Exercise directions: Set the data down again, exactly as it reads, but without the pictures.

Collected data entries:
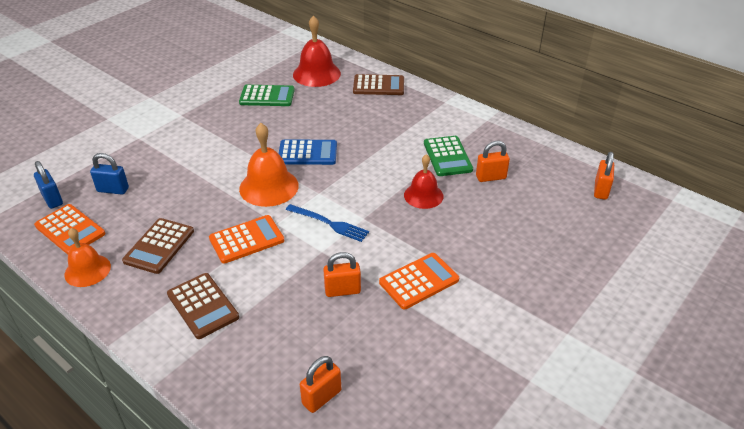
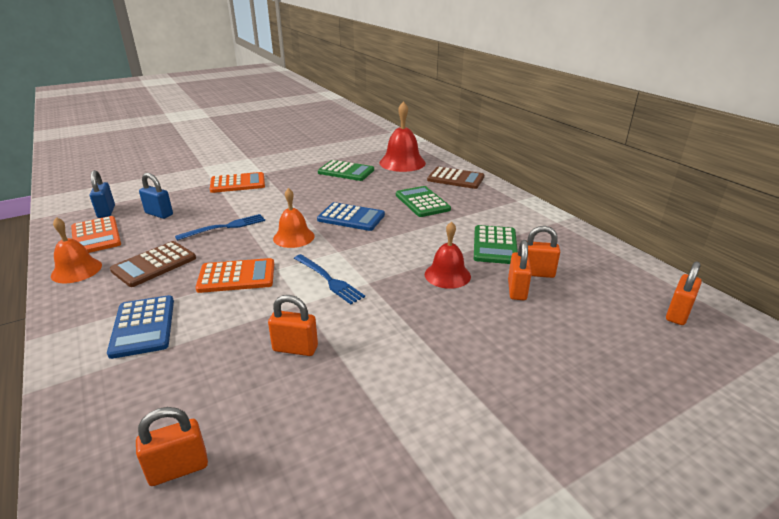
camera: 20 degrees right, 10 degrees down
(195, 190) = (226, 227): none -> blue fork
(203, 306) = (143, 326): brown calculator -> blue calculator
(269, 187) = (293, 237): orange bell -> orange bell, size x0.66
(362, 121) = (422, 202): none -> green calculator
(419, 281) = (390, 361): orange calculator -> orange calculator (238, 183)
(483, 197) = (517, 290): none -> orange padlock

Exercise result:
camera: 20 degrees right, 10 degrees down
(195, 190) = (226, 227): none -> blue fork
(203, 306) = (143, 326): brown calculator -> blue calculator
(269, 187) = (293, 237): orange bell -> orange bell, size x0.66
(362, 121) = (422, 202): none -> green calculator
(419, 281) = (390, 361): orange calculator -> orange calculator (238, 183)
(483, 197) = (517, 290): none -> orange padlock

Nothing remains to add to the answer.